**PROMPT**
Go through the entries below from the first line and transcribe each one exactly, ending with the line that contains "red tile G3:H3 level 1 -> none".

Data excerpts
__________
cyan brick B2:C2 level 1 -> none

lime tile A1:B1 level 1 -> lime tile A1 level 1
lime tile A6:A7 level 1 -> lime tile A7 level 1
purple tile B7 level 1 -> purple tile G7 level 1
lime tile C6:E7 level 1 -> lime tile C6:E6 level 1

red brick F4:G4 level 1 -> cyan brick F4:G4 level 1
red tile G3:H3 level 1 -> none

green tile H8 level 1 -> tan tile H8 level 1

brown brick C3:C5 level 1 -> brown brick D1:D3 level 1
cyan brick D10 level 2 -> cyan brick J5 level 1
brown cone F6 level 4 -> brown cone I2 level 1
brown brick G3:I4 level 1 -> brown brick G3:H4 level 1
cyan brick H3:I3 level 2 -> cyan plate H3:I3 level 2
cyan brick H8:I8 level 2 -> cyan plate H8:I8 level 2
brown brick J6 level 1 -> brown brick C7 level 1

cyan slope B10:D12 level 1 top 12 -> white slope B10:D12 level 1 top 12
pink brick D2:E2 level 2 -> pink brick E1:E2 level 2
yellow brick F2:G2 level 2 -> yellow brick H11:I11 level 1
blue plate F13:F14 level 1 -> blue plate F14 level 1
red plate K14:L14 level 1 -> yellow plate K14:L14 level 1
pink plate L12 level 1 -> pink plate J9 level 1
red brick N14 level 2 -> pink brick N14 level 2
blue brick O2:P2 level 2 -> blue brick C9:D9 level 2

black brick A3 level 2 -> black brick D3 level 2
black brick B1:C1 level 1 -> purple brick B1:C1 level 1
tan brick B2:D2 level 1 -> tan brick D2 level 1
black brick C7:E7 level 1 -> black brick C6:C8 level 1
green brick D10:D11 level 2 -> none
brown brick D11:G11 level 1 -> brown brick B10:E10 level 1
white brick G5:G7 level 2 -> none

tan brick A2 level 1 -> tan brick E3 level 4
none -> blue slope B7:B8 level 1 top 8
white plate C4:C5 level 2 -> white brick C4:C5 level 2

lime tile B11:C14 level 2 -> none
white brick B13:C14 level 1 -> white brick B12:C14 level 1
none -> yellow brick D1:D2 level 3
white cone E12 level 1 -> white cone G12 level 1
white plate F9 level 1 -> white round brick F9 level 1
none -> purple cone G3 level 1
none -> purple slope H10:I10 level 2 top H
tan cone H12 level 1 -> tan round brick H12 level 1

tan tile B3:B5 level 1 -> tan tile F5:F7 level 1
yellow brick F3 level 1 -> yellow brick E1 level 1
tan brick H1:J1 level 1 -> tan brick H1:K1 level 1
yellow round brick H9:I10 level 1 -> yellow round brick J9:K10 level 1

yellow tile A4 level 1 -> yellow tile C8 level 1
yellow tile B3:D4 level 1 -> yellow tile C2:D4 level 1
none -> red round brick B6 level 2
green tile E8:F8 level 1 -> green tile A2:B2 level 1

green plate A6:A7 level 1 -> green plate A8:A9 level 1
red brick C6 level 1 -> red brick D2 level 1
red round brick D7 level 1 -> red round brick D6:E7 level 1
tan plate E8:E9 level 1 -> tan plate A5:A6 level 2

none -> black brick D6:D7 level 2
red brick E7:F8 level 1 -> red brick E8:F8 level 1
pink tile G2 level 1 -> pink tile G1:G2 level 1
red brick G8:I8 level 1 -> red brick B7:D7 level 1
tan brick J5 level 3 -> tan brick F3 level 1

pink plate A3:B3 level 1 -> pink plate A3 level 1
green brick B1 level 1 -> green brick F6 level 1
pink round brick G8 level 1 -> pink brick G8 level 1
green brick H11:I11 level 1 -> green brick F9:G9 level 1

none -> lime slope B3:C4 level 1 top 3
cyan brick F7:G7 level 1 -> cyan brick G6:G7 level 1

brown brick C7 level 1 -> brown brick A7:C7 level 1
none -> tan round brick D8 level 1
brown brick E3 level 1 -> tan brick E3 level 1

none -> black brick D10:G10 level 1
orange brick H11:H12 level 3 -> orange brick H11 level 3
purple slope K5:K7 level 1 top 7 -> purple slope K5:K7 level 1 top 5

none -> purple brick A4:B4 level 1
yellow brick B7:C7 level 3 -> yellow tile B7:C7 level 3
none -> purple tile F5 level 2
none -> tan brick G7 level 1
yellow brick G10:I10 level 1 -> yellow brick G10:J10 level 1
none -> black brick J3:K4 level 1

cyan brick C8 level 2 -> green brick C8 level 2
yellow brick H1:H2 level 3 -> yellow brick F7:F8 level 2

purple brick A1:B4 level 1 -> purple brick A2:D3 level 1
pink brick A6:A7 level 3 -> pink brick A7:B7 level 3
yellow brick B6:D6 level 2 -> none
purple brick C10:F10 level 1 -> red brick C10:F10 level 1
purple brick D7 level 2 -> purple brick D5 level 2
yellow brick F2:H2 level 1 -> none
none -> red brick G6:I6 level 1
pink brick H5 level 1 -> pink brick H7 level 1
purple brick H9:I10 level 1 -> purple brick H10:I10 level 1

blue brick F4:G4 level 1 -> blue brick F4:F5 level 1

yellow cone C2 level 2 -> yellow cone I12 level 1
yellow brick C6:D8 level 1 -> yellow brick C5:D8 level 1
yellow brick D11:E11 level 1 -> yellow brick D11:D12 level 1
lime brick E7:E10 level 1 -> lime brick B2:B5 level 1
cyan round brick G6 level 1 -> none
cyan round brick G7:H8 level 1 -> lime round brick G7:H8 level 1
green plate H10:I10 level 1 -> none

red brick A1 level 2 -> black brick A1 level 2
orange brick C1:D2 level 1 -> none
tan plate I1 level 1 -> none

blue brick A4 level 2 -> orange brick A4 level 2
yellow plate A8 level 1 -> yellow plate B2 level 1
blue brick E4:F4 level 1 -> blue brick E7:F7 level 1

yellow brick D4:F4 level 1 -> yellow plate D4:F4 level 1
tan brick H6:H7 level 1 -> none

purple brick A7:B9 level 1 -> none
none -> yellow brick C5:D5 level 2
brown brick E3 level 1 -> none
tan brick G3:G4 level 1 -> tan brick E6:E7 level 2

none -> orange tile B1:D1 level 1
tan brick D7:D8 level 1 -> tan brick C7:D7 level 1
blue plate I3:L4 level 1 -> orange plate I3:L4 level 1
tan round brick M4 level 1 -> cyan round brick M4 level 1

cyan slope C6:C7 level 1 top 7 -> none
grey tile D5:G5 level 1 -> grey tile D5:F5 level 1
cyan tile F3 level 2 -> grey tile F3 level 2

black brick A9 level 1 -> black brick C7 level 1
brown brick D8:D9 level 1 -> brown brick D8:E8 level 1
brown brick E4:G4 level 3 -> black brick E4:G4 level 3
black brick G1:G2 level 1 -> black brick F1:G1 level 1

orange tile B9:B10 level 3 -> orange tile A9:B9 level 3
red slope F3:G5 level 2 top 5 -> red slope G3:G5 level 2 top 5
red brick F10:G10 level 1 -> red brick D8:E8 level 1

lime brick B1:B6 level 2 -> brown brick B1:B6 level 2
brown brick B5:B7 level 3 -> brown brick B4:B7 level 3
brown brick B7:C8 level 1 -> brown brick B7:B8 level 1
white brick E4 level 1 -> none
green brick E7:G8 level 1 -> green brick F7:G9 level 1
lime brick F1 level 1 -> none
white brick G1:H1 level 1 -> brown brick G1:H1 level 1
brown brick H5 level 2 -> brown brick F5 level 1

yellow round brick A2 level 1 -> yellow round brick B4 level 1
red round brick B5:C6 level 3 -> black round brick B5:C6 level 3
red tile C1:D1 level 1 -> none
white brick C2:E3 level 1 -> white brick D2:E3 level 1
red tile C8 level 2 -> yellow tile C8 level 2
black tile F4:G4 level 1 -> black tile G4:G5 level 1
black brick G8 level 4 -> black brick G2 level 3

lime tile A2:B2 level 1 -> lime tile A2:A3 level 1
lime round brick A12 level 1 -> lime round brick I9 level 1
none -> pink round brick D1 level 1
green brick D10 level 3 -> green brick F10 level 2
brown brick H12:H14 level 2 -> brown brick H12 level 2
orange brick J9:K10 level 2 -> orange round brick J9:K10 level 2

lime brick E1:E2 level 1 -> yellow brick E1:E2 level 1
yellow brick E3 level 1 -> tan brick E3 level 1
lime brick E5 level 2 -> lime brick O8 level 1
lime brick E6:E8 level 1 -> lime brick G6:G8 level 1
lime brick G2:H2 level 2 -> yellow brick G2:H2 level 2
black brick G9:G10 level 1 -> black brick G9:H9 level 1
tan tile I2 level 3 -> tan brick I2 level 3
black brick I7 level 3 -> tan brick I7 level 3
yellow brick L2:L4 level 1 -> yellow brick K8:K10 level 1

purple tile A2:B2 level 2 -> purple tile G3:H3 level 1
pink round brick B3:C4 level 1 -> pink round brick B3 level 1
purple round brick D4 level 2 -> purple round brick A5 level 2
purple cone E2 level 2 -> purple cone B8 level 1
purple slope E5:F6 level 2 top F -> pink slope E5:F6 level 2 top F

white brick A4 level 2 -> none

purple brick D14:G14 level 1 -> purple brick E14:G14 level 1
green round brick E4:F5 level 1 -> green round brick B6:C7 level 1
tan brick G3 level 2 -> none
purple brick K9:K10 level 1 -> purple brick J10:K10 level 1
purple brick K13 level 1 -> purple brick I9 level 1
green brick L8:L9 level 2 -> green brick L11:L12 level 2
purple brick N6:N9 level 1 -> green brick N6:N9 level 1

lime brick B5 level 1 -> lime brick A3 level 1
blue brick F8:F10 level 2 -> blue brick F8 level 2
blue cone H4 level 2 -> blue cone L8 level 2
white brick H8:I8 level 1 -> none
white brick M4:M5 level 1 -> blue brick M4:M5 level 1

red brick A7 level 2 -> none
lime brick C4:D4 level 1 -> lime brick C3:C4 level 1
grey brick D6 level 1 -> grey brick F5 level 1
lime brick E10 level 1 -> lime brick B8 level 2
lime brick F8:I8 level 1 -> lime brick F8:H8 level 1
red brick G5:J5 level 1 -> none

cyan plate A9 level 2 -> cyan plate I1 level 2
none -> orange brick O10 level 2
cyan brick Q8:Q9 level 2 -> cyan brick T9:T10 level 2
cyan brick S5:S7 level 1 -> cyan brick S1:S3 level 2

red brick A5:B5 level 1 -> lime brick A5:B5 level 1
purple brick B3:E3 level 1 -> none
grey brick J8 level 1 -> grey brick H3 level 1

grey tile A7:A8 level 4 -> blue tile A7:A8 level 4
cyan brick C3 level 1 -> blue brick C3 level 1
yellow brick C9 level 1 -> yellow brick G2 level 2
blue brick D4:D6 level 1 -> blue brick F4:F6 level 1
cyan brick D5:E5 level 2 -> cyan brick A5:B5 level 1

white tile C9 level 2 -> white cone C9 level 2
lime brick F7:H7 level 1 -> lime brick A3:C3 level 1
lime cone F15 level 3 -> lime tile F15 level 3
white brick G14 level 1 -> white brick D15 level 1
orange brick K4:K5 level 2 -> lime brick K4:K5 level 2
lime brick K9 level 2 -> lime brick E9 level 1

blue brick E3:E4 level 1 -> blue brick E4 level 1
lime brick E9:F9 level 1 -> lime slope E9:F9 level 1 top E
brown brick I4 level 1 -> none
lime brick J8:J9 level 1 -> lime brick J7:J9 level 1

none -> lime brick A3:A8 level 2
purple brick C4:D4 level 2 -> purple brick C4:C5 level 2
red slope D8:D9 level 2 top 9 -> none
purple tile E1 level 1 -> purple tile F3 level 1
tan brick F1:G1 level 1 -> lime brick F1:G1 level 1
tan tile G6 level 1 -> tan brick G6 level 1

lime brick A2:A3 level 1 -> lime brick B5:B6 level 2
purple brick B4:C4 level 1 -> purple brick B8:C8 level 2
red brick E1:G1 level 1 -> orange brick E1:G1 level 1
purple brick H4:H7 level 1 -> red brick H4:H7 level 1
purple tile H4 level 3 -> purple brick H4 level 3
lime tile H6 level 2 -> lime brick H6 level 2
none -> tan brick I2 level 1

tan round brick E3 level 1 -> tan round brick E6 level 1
__________
**ANSWER TO THIS PROBLEM**
cyan brick B2:C2 level 1 -> none

lime tile A1:B1 level 1 -> lime tile A1 level 1
lime tile A6:A7 level 1 -> lime tile A7 level 1
purple tile B7 level 1 -> purple tile G7 level 1
lime tile C6:E7 level 1 -> lime tile C6:E6 level 1

red brick F4:G4 level 1 -> cyan brick F4:G4 level 1
red tile G3:H3 level 1 -> none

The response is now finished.